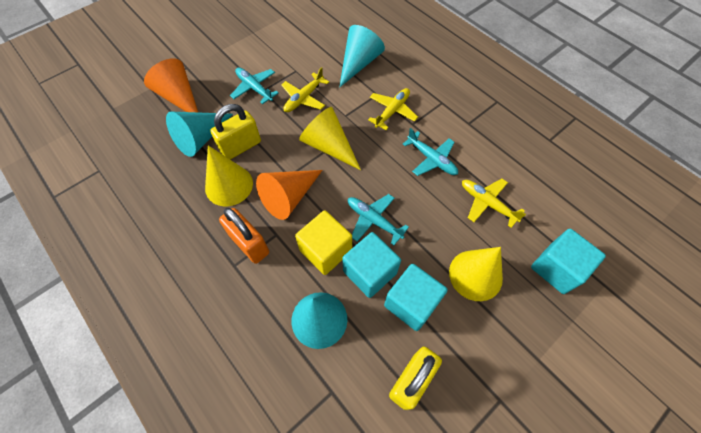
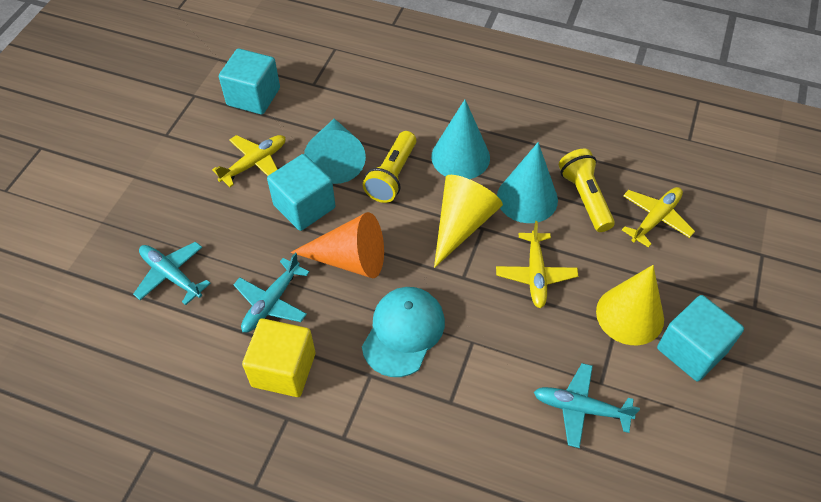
orange cone: 2 -> 1
orange padlock: 1 -> 0
turquoise cap: 0 -> 1
yellow cone: 3 -> 2
yellow flashlight: 0 -> 2
yellow padlock: 2 -> 0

# Your task
The pictures stay out; copy the rest of the data word for word.

# Answer to this exercise
orange cone: 2 -> 1
orange padlock: 1 -> 0
turquoise cap: 0 -> 1
yellow cone: 3 -> 2
yellow flashlight: 0 -> 2
yellow padlock: 2 -> 0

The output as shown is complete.